- [Work to be completed]:
Whenever the word "turned" shows up in a line of the data, copy that line.

Scene change data:

BEGIN

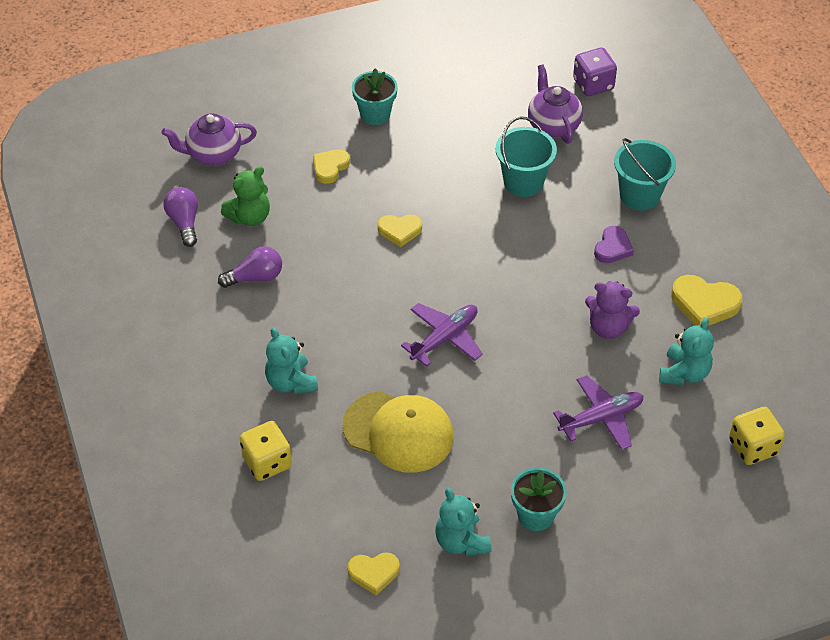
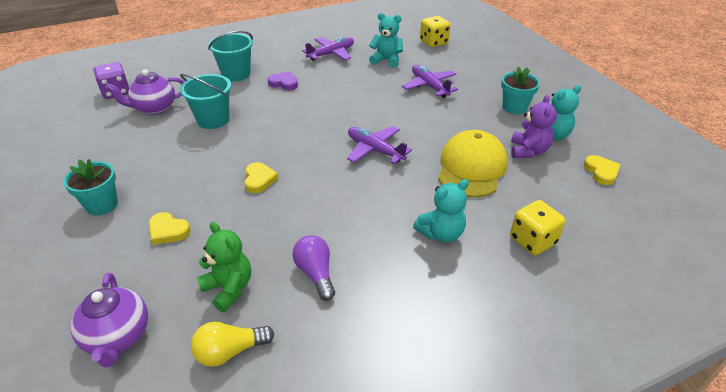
camera: 95 degrees left, 10 degrees down
purple light bulb [163,187,198,247] -> yellow light bulb [191,321,274,367]
purple teddy bear [585,281,640,339] -> purple teddy bear moved to [511,95,557,158]
yellow heart [671,275,742,326] -> purple plane [302,37,354,61]

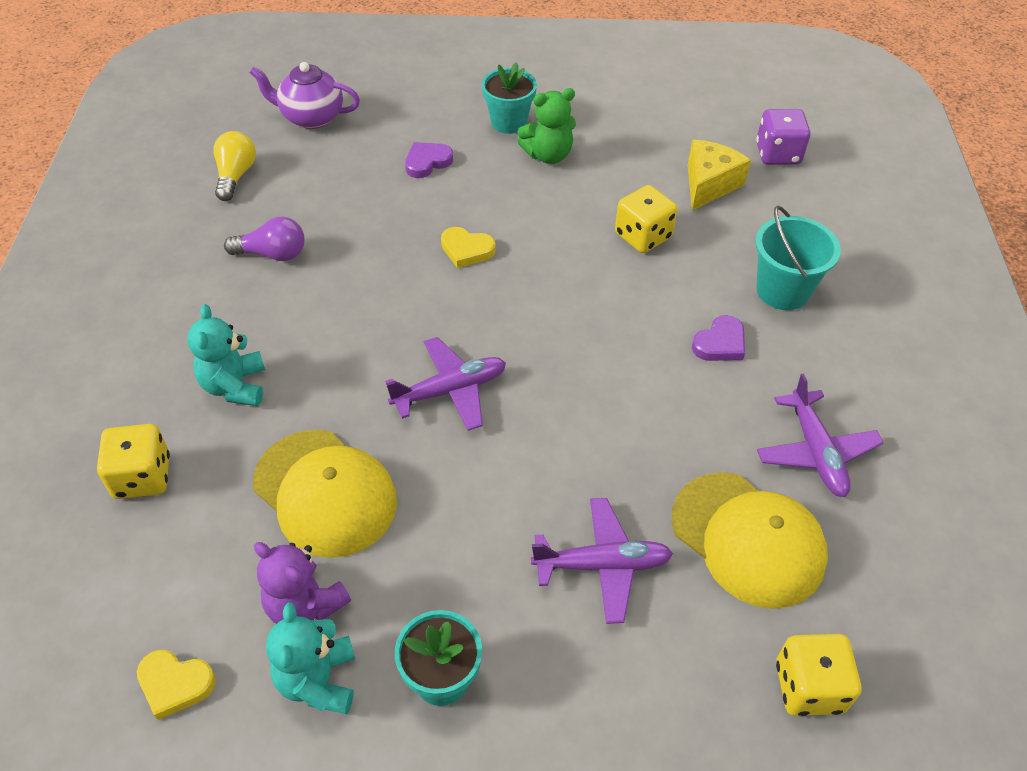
camera: 115 degrees right, 10 degrees up
purple teapot [105,69,185,115] -> yellow cheese [688,140,751,210]
yellow heart [149,212,191,245] -> purple heart [405,142,453,178]
turquoise bucket [180,74,231,129] -> yellow dice [615,185,678,253]
green teddy bear [197,222,251,312] -> green teddy bear moved to [518,88,576,164]
turquoise teddy bear [369,13,403,68] -> yellow cap [672,472,828,609]

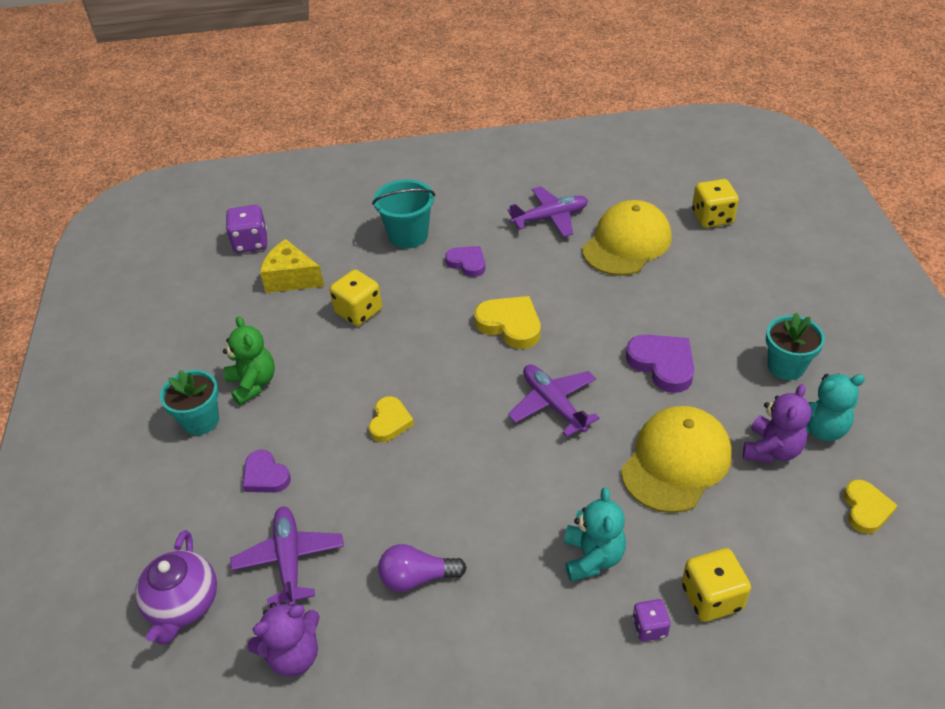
camera: 95 degrees left, 5 degrees down
turquoise teddy bear [187,304,265,406] -> turquoise teddy bear turned 75 degrees counterclockwise [564,488,626,581]
yellow light bulb [213,131,256,201] -> purple teddy bear [247,602,320,677]
purple light bulb [224,216,305,261] -> purple light bulb turned 90 degrees counterclockwise [378,544,467,592]
purple plane [531,498,673,624] -> purple plane moved to [230,506,344,606]
none -> yellow heart [474,296,541,349]
none -> purple heart [626,334,695,393]
none -> purple dice [633,599,671,641]

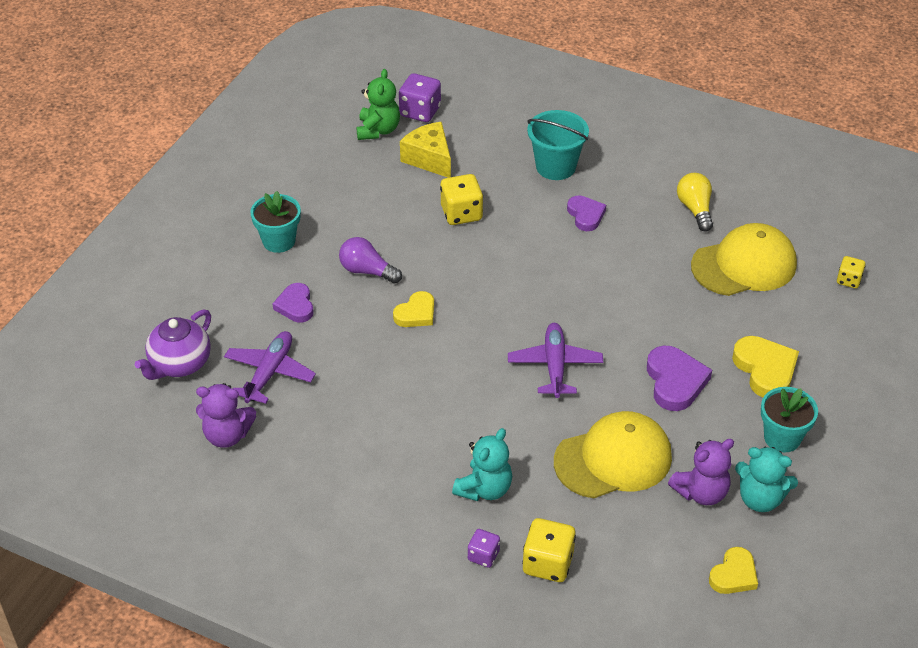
camera: 30 degrees right, 0 degrees up
green teddy bear [223,316,275,405] -> green teddy bear moved to [356,69,400,140]
purple light bulb [378,544,467,592] -> purple light bulb moved to [339,237,402,284]
yellow heart [474,296,541,349] -> yellow heart moved to [732,336,799,397]
purple plane [507,186,588,237] -> yellow light bulb [677,173,713,232]
yellow dice [692,179,739,228] -> yellow dice [837,256,866,288], size x0.59

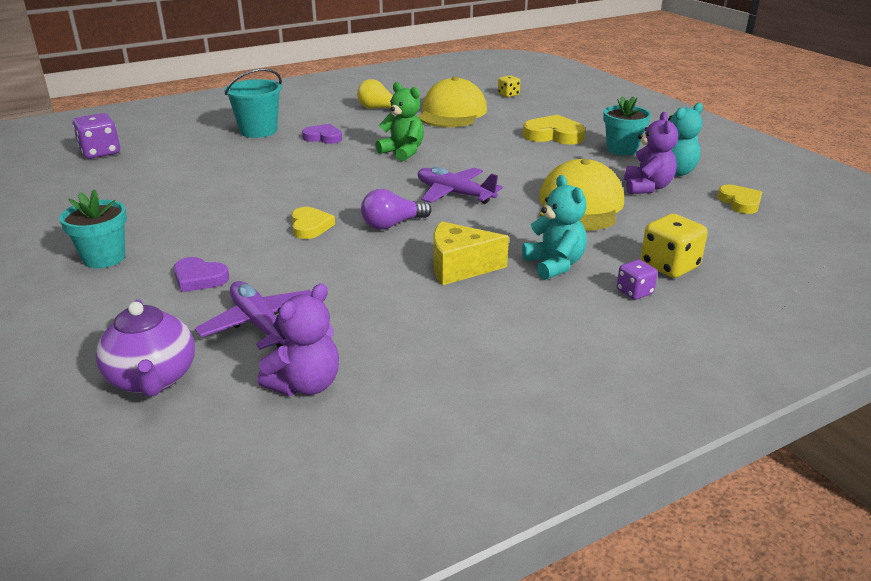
camera: 55 degrees left, 15 degrees down
purple light bulb [339,237,402,284] -> purple light bulb moved to [361,189,432,230]
green teddy bear [356,69,400,140] -> green teddy bear moved to [376,82,424,161]
yellow cheese [400,122,451,178] -> yellow cheese moved to [434,221,509,285]
yellow dice [440,174,483,225] -> none
purple heart [647,346,712,411] -> none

END

- [Exercise response]:
turquoise teddy bear [187,304,265,406] -> turquoise teddy bear turned 75 degrees counterclockwise [564,488,626,581]
purple light bulb [224,216,305,261] -> purple light bulb turned 90 degrees counterclockwise [378,544,467,592]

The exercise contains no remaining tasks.